(Recorded data begins)

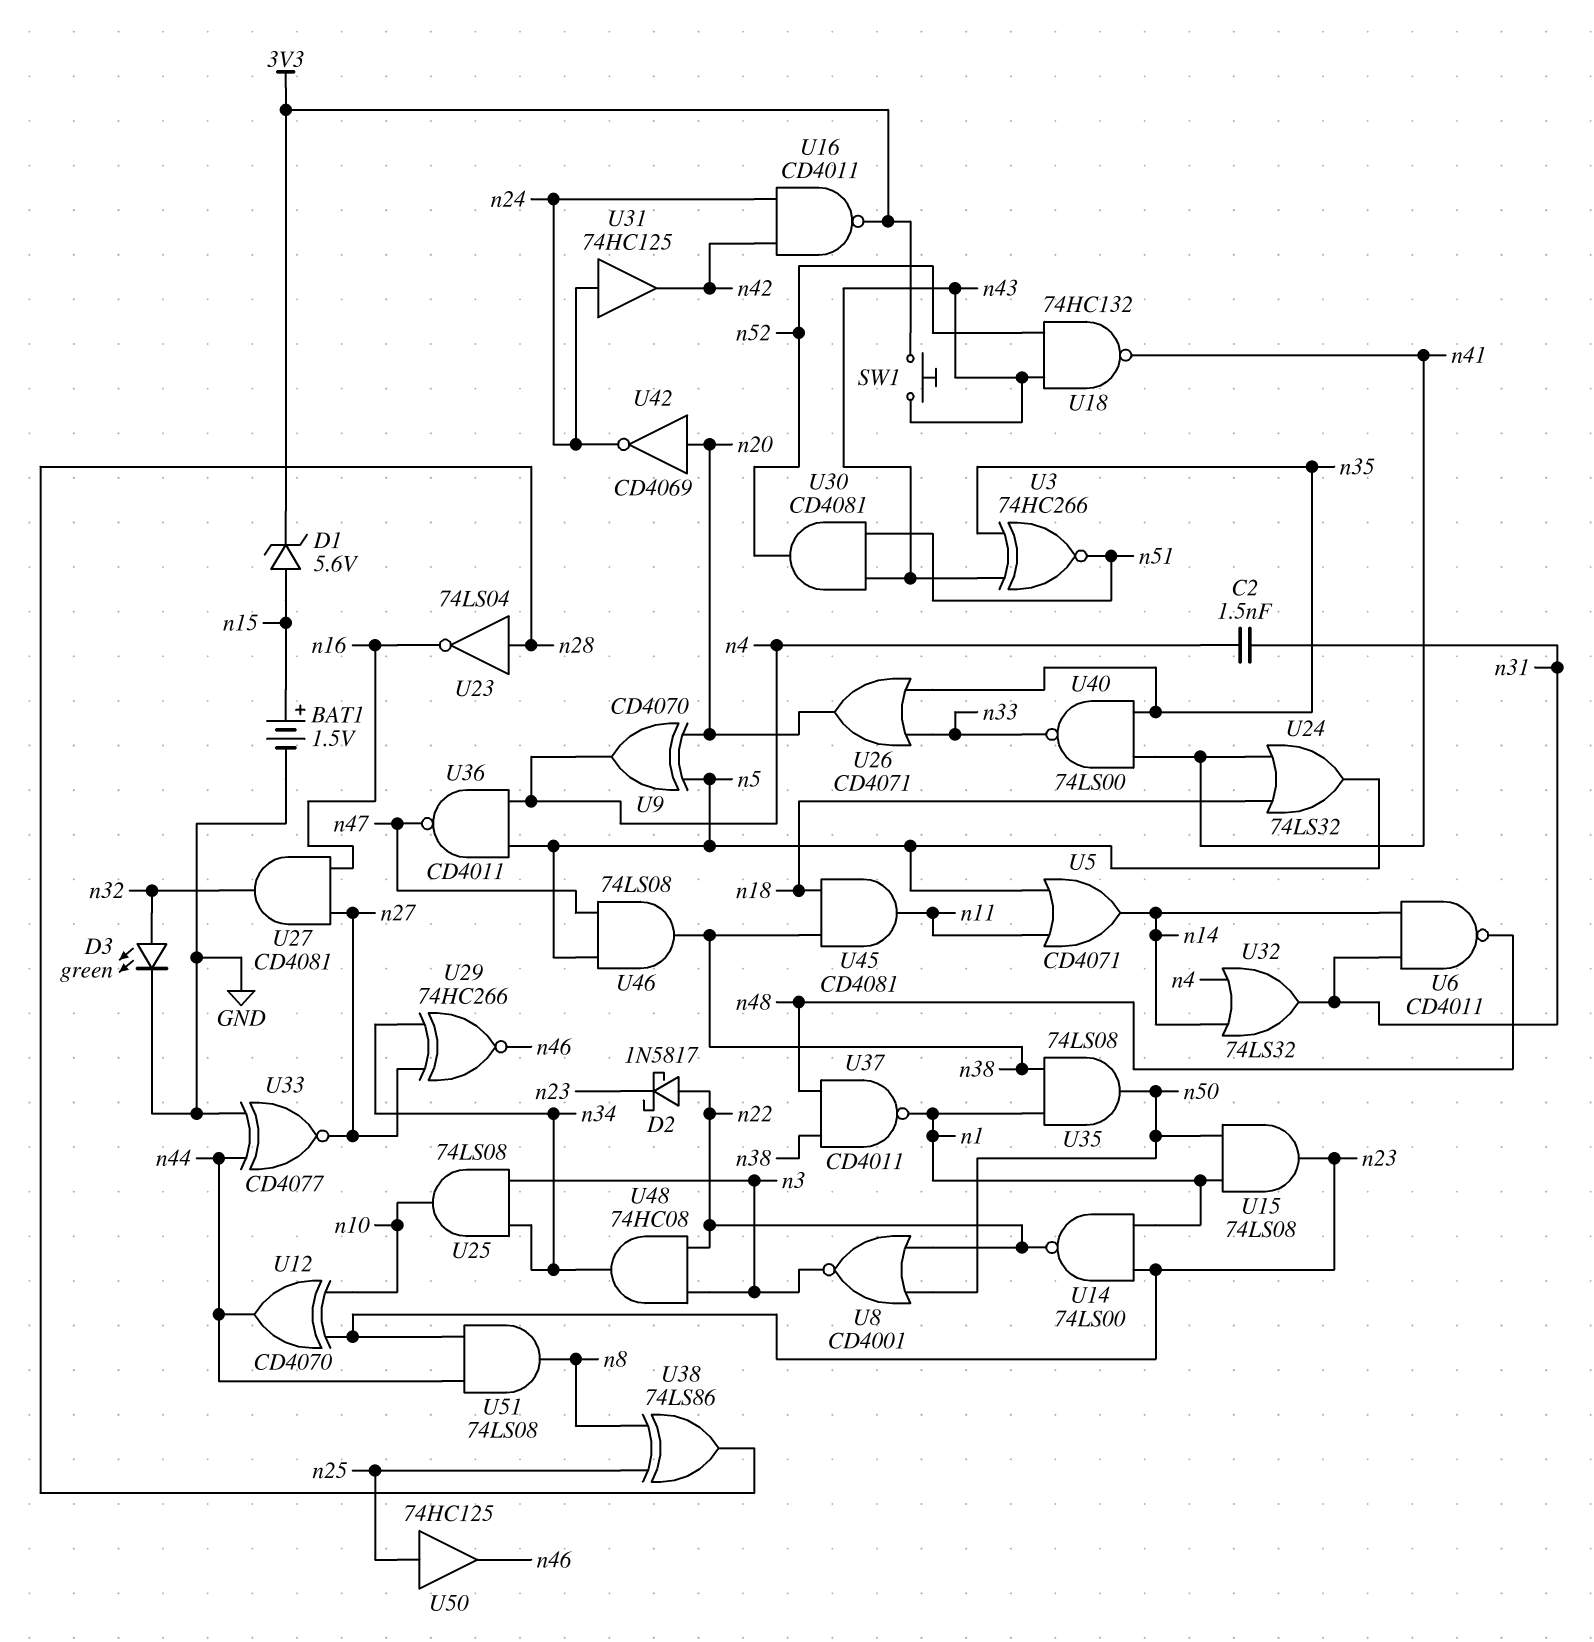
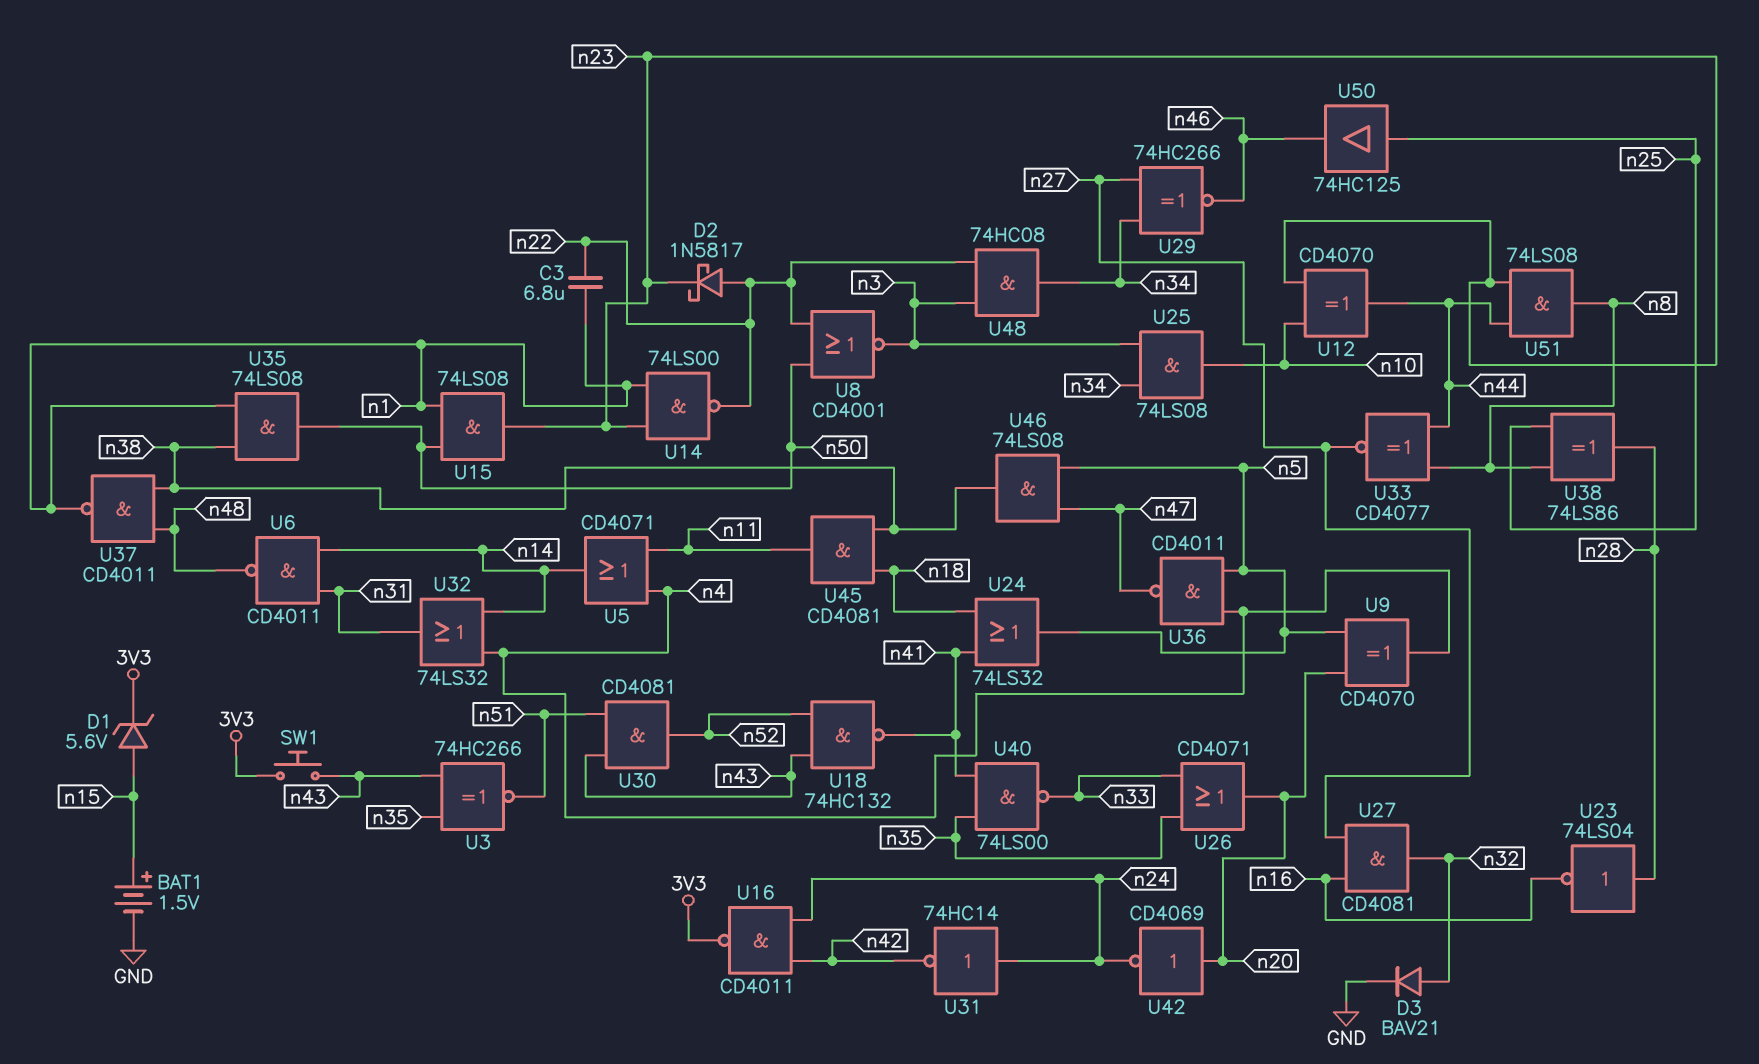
C2: 1.5nF (n4, n31) -> none
C3: none -> 6.8uF (n1, n22)
D3: LED green (A n32, K GND) -> diode BAV21 (A n32, K GND)
U5: OR CD4071 (in n5, in n11, out n14) -> OR CD4071 (in n4, in n11, out n14)
U31: buffer 74HC125 (in n24, out n42) -> NOT 74HC14 (in n24, out n42)
U33: XNOR CD4077 (in GND, in n44, out n27) -> XNOR CD4077 (in n8, in n44, out n27)

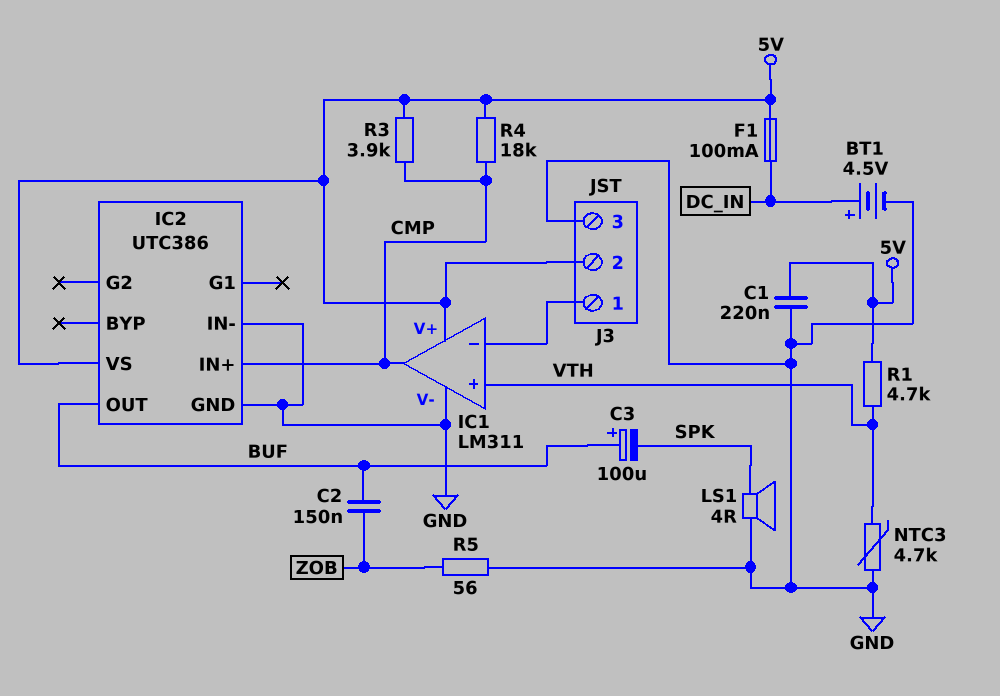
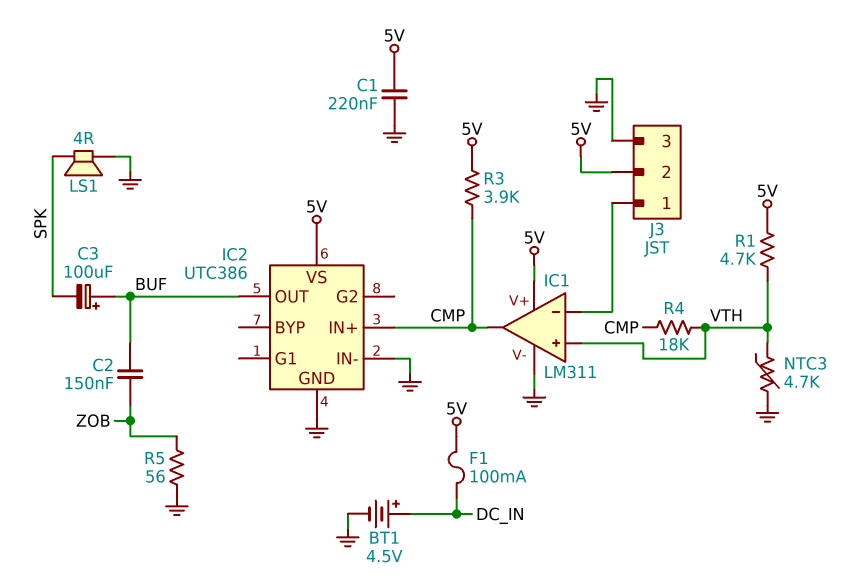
R4: 18k (5V, CMP) -> 18k (CMP, VTH)

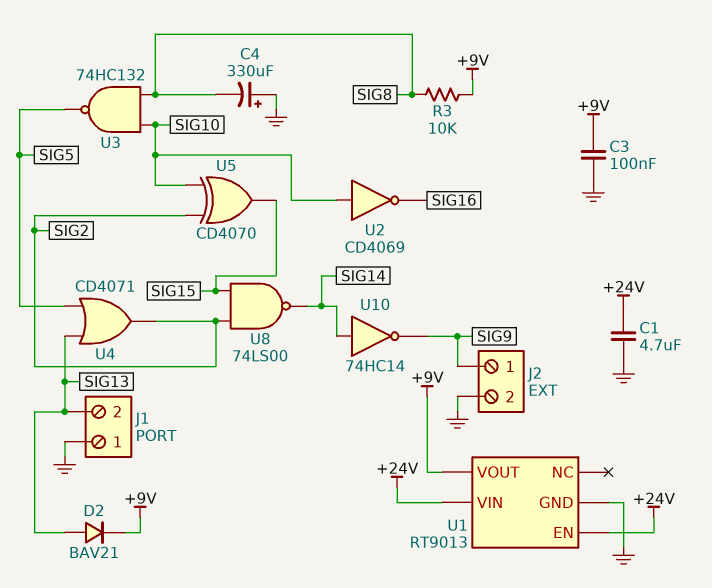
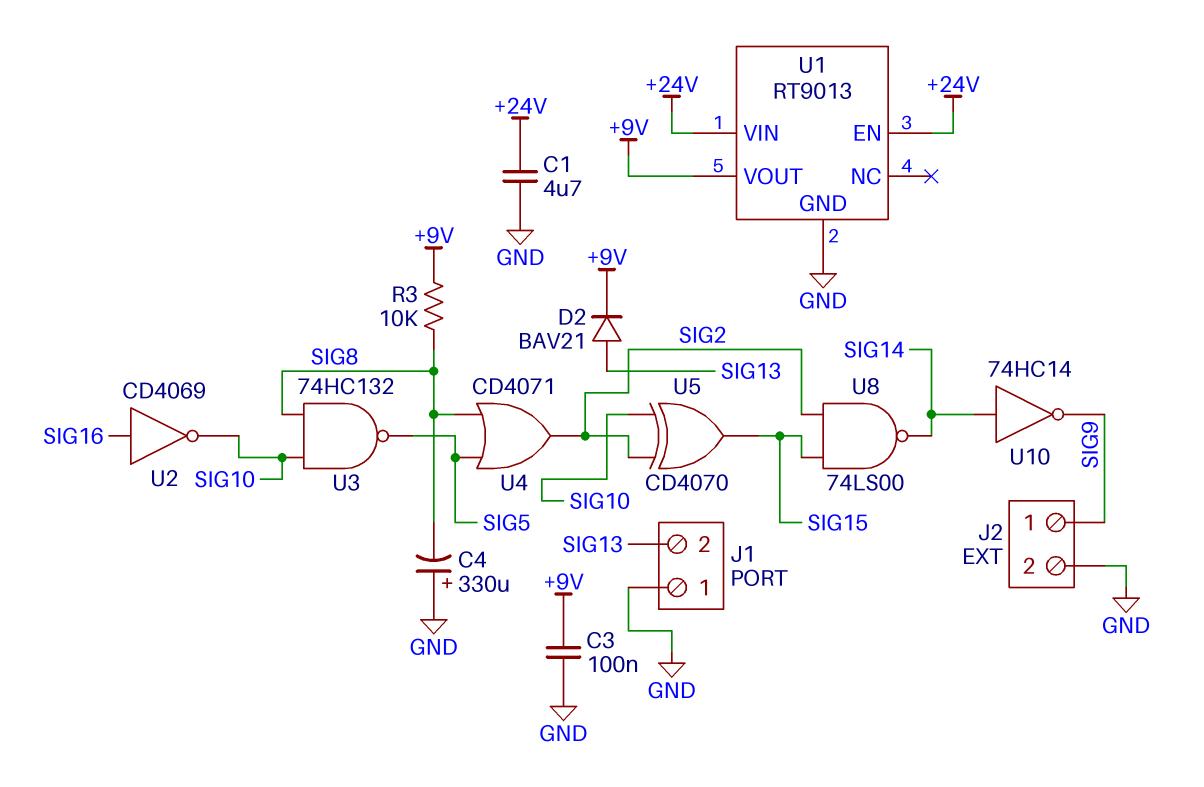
U2: NOT CD4069 (in SIG10, out SIG16) -> NOT CD4069 (in SIG16, out SIG10)
U4: OR CD4071 (in SIG5, in SIG13, out SIG2) -> OR CD4071 (in SIG5, in SIG8, out SIG2)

(Recorded data ends)

From the line containing "C3: none -> 6.8uF (n1, n22)" down to the last line of the data, print every line exactly and nothing else. Pictures stay out of the copy.

C3: none -> 6.8uF (n1, n22)
D3: LED green (A n32, K GND) -> diode BAV21 (A n32, K GND)
U5: OR CD4071 (in n5, in n11, out n14) -> OR CD4071 (in n4, in n11, out n14)
U31: buffer 74HC125 (in n24, out n42) -> NOT 74HC14 (in n24, out n42)
U33: XNOR CD4077 (in GND, in n44, out n27) -> XNOR CD4077 (in n8, in n44, out n27)

R4: 18k (5V, CMP) -> 18k (CMP, VTH)

U2: NOT CD4069 (in SIG10, out SIG16) -> NOT CD4069 (in SIG16, out SIG10)
U4: OR CD4071 (in SIG5, in SIG13, out SIG2) -> OR CD4071 (in SIG5, in SIG8, out SIG2)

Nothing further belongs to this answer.